» Source information
== == ==

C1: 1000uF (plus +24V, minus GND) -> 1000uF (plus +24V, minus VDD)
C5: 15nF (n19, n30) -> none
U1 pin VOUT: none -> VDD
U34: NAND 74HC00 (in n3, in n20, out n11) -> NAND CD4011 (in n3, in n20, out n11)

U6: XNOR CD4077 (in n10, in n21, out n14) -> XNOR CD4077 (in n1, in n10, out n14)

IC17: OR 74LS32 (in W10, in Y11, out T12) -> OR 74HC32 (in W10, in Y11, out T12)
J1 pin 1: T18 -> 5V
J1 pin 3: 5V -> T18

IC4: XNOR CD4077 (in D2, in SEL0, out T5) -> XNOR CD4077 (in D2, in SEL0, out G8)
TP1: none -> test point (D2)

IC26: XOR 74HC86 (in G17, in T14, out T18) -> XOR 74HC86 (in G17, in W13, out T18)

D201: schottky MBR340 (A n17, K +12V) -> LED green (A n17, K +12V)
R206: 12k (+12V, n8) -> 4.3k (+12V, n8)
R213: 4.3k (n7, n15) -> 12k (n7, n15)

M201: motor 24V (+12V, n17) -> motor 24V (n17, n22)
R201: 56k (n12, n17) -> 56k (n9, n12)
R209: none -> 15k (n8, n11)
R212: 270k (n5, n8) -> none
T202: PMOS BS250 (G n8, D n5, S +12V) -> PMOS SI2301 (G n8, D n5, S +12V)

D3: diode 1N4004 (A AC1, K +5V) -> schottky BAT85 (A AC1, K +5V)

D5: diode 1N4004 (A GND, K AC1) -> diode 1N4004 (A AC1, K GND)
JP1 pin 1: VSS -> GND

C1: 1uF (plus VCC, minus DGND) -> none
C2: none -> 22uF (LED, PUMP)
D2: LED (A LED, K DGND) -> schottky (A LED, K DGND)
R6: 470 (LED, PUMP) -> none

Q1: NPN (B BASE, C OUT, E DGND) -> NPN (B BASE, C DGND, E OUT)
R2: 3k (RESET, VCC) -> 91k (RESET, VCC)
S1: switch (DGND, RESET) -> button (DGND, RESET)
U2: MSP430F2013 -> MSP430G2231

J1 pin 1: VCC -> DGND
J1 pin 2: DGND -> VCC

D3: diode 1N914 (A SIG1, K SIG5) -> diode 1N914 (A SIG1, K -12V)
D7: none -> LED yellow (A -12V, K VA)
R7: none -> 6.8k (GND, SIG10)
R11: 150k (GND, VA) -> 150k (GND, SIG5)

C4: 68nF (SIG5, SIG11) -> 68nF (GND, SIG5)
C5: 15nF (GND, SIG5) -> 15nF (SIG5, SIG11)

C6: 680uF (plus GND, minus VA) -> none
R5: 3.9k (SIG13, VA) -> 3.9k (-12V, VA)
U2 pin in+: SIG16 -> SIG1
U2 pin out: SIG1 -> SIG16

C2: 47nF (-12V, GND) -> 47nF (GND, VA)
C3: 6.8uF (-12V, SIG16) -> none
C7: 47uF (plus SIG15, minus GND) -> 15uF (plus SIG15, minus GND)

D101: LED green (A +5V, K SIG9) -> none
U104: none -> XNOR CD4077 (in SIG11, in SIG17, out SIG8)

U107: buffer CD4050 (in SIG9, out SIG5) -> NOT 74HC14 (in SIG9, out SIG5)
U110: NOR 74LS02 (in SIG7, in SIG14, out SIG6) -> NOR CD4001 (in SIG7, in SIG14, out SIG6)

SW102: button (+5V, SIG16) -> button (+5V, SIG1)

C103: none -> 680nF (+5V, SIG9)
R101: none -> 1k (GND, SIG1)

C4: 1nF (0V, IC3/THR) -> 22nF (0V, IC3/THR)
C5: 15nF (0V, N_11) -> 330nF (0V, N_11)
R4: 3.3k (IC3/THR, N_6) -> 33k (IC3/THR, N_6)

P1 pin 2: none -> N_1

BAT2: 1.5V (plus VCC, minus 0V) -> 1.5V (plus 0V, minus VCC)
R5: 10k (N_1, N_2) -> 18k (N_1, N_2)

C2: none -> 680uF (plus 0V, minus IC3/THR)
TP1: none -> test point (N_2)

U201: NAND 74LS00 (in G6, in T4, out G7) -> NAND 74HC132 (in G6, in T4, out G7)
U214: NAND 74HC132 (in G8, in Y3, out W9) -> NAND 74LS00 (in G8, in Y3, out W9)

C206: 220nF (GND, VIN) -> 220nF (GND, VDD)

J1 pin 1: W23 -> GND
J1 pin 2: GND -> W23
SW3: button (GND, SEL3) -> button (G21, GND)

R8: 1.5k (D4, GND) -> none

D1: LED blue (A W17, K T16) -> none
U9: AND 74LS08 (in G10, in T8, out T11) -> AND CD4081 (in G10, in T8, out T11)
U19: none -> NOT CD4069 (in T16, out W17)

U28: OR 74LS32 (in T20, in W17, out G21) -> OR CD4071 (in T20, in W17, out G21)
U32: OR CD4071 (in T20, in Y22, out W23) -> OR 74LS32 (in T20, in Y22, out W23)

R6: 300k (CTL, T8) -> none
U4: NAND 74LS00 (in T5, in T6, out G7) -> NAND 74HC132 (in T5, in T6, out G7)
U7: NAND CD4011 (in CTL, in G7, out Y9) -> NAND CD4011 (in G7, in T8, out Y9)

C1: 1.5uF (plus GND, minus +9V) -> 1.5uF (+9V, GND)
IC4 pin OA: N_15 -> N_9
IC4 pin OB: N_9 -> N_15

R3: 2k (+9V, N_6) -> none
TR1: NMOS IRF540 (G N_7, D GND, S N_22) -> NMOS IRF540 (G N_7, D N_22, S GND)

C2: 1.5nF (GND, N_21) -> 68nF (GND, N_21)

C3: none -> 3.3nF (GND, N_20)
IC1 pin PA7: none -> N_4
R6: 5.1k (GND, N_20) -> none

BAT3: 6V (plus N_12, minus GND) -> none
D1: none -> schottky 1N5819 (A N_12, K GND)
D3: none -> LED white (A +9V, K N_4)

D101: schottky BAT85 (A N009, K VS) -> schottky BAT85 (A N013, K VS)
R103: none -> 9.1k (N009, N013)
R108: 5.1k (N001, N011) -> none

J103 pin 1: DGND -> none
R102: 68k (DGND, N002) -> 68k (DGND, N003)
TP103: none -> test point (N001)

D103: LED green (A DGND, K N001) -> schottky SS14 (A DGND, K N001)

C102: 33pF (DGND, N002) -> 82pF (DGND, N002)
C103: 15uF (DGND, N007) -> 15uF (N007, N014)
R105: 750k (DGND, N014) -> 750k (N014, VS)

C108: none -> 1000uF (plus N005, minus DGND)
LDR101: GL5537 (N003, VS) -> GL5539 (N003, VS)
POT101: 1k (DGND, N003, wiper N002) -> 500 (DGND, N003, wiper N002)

== == ==

Begin with the line that has "BAT3: 6V (plus N_12, minus GND) -> none" in the listing above and end after the line that has "TP103: none -> test point (N001)"; output those lines exactly.

BAT3: 6V (plus N_12, minus GND) -> none
D1: none -> schottky 1N5819 (A N_12, K GND)
D3: none -> LED white (A +9V, K N_4)

D101: schottky BAT85 (A N009, K VS) -> schottky BAT85 (A N013, K VS)
R103: none -> 9.1k (N009, N013)
R108: 5.1k (N001, N011) -> none

J103 pin 1: DGND -> none
R102: 68k (DGND, N002) -> 68k (DGND, N003)
TP103: none -> test point (N001)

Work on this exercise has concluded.